◆ **What you need to do**
Could you copy exactly the lines from the one containing "Plan Board: [672,225,945,389]" through the last line of the records below, and nothing else?

◆ **Records for this task**
++++++++

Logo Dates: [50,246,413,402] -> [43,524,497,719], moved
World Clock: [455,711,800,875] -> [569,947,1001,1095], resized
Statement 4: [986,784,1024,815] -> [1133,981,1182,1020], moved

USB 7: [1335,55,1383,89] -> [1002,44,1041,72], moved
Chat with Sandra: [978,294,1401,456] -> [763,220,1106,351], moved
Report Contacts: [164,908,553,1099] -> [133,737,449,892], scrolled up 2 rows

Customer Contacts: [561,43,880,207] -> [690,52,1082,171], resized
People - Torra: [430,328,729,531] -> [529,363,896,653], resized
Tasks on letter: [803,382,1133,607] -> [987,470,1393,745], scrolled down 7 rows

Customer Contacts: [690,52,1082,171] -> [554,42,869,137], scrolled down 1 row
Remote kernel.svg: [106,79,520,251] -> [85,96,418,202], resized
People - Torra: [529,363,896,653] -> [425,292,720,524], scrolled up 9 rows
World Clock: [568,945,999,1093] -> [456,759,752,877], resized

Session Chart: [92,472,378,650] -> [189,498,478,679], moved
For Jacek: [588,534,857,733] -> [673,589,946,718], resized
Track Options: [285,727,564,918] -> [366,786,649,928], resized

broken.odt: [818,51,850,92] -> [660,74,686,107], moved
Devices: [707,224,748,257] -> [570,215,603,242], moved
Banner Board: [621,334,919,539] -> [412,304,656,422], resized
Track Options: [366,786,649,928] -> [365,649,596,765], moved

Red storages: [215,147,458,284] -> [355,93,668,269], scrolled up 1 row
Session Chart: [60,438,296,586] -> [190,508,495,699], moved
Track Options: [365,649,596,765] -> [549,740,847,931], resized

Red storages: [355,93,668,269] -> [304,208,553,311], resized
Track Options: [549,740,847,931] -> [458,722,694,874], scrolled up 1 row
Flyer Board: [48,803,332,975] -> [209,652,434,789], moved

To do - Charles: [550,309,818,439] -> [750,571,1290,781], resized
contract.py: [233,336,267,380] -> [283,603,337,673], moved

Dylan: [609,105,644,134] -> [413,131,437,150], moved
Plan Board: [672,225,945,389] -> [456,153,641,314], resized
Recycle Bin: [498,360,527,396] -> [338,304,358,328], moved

++++++++

◆ **Output of the exercise**
Plan Board: [672,225,945,389] -> [456,153,641,314], resized
Recycle Bin: [498,360,527,396] -> [338,304,358,328], moved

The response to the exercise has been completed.